• REQUIRED WORK:
For every line below that includes the word "orange", add one; report the final number and nothing else.

• THE INPUT:
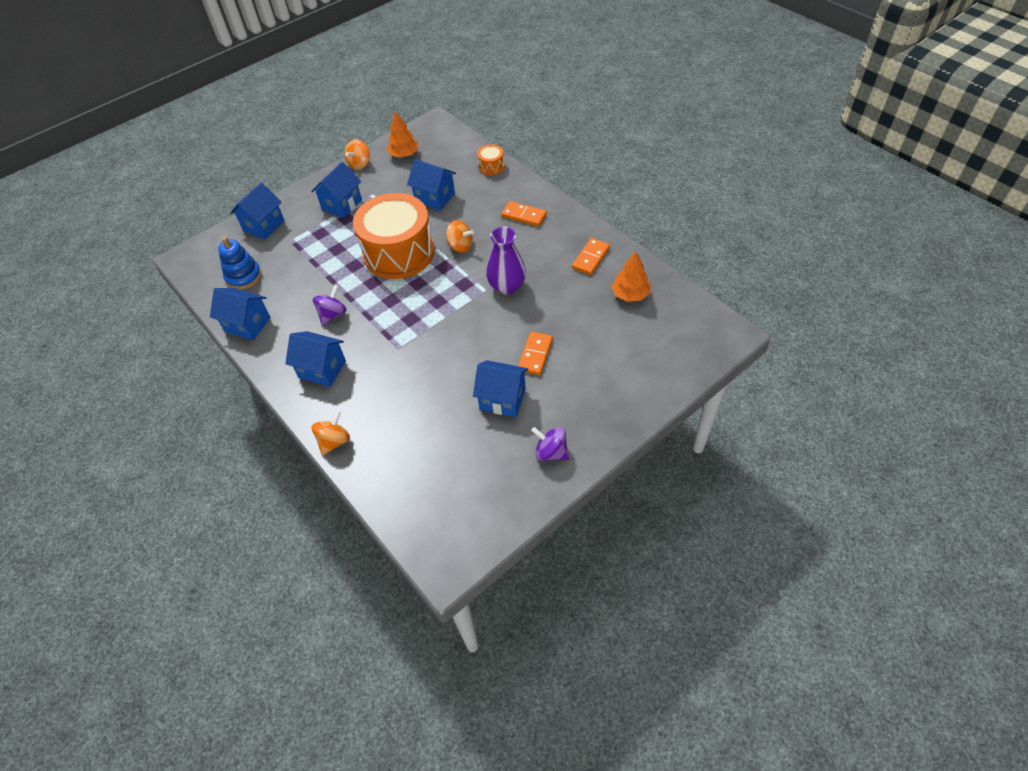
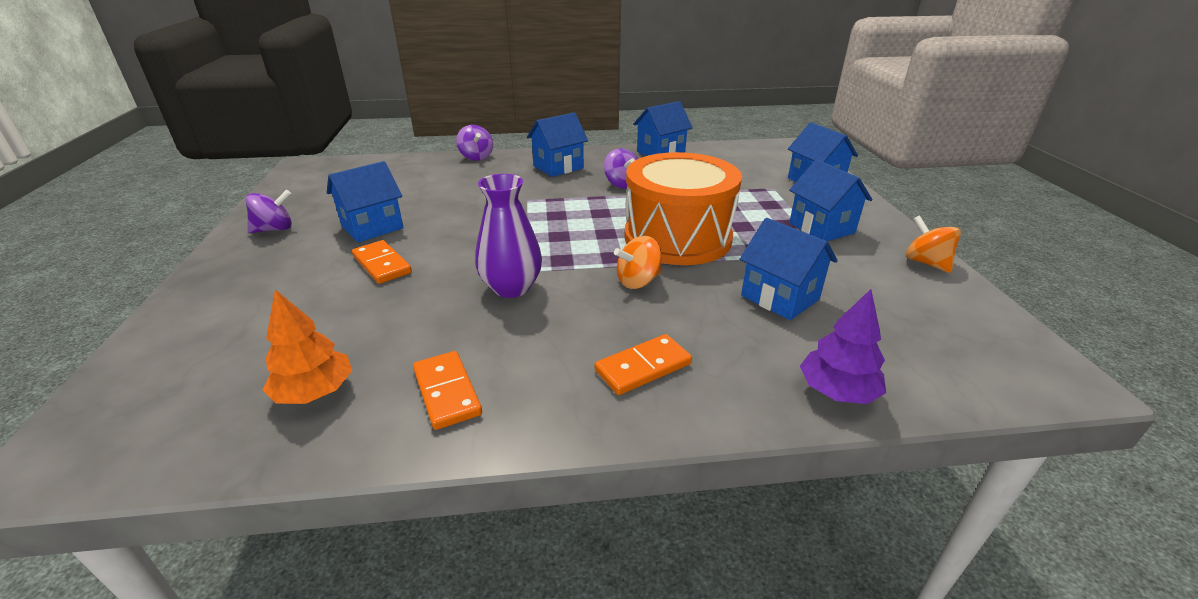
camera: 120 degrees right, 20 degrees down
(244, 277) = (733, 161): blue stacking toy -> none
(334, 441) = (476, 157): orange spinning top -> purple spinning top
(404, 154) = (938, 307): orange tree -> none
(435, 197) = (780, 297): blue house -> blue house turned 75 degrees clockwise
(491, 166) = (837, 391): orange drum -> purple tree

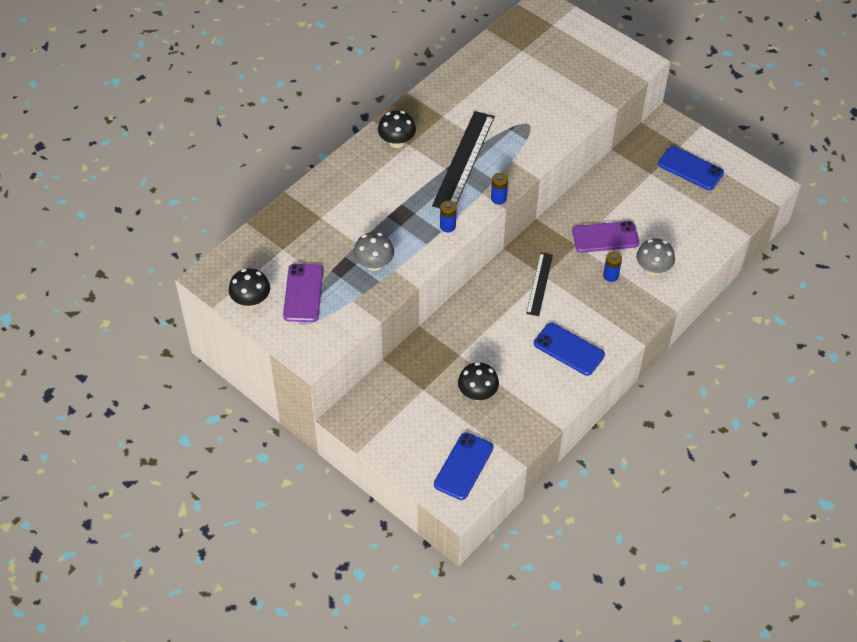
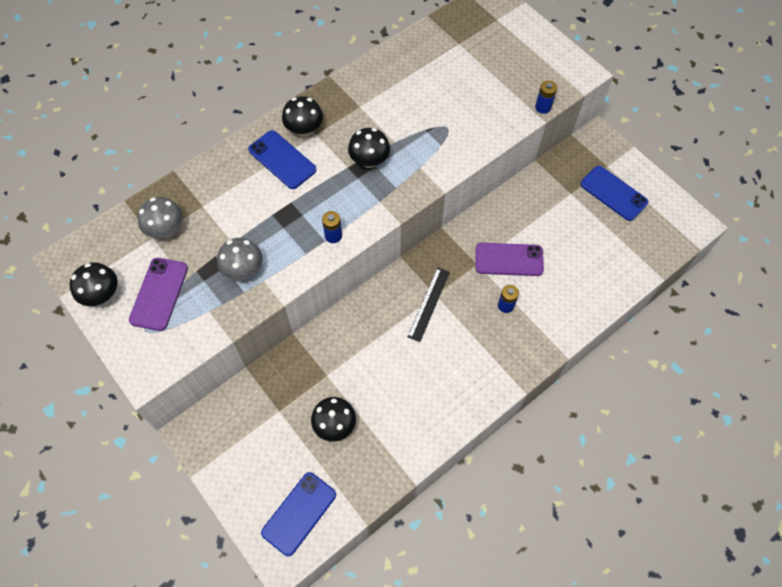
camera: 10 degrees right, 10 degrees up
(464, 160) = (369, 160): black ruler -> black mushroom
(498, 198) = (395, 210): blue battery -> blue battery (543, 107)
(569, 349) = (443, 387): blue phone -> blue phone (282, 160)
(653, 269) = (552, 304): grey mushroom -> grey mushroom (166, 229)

• EXPECTED OUTPUT:
3